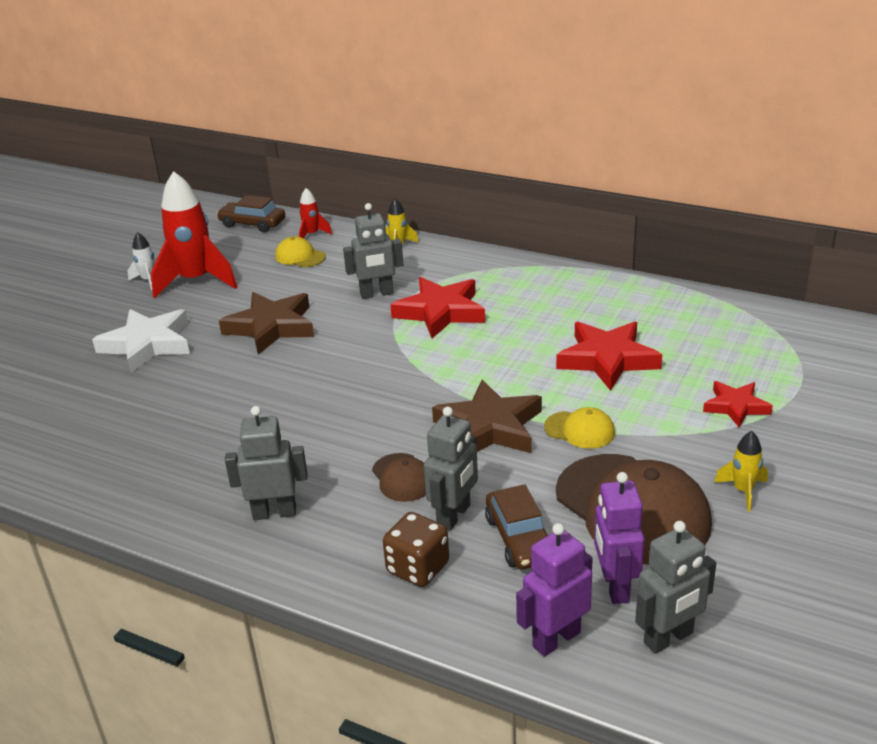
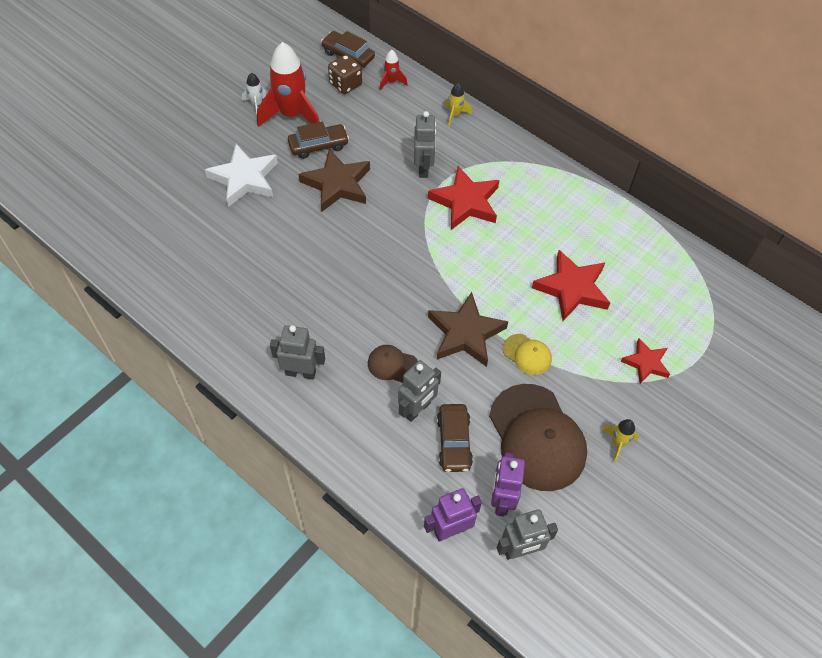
camera: 10 degrees right, 25 degrees up
yellow cap [275,236,326,267] -> none
grey robot [343,203,403,299] -> grey robot turned 90 degrees counterclockwise [414,111,436,178]
brown cap [372,453,426,502] -> brown cap turned 120 degrees clockwise [368,345,418,383]
brown dice [383,512,449,587] -> brown dice moved to [328,54,362,94]
none -> brown car [288,122,349,159]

************

■ Problem details ■
Above are the records; copy them exactly without the pictures.

■ Written response ■
camera: 10 degrees right, 25 degrees up
yellow cap [275,236,326,267] -> none
grey robot [343,203,403,299] -> grey robot turned 90 degrees counterclockwise [414,111,436,178]
brown cap [372,453,426,502] -> brown cap turned 120 degrees clockwise [368,345,418,383]
brown dice [383,512,449,587] -> brown dice moved to [328,54,362,94]
none -> brown car [288,122,349,159]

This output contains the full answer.